## What to produce
Please repeat the records word for word and skip the pictures.

Scene image comparisons
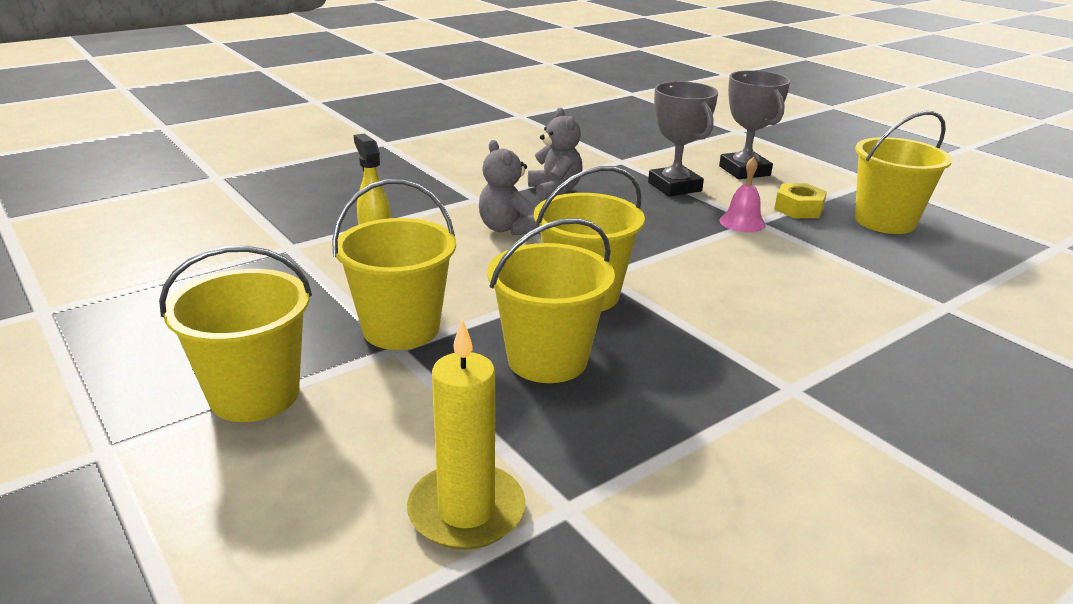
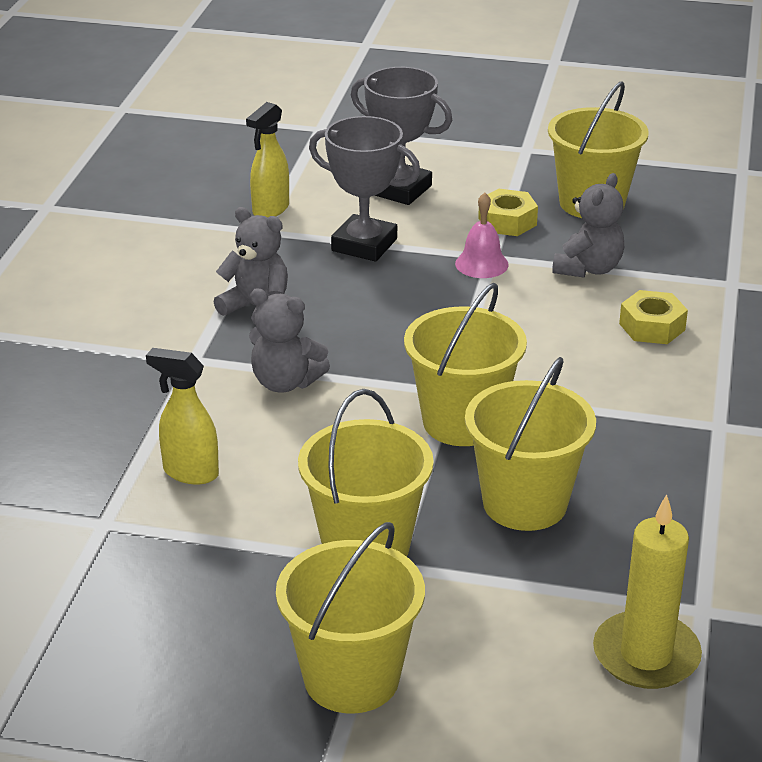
camera: 40 degrees left, 5 degrees up
(642, 154) = (270, 210): none -> yellow spray bottle
(824, 253) = (588, 269): none -> grey teddy bear
(827, 304) = (652, 327): none -> yellow nut

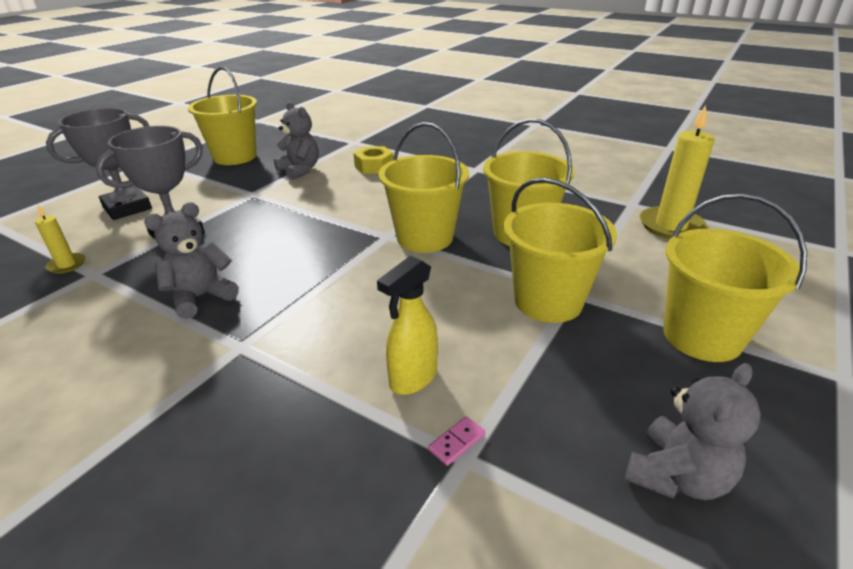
camera: 70 degrees left, 0 degrees up
(120, 515) = (457, 442): none -> pink domino
(270, 210) = (67, 265): yellow spray bottle -> yellow candle
(285, 382) = (320, 301): grey teddy bear -> grey teddy bear (677, 476)
(481, 264) = (255, 198): pink bell -> none
(507, 221) = (219, 182): yellow nut -> none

## Task output
camera: 40 degrees left, 5 degrees up
(642, 154) = (270, 210): none -> yellow spray bottle
(824, 253) = (588, 269): none -> grey teddy bear
(827, 304) = (652, 327): none -> yellow nut

camera: 70 degrees left, 0 degrees up
(120, 515) = (457, 442): none -> pink domino
(270, 210) = (67, 265): yellow spray bottle -> yellow candle
(285, 382) = (320, 301): grey teddy bear -> grey teddy bear (677, 476)
(481, 264) = (255, 198): pink bell -> none
(507, 221) = (219, 182): yellow nut -> none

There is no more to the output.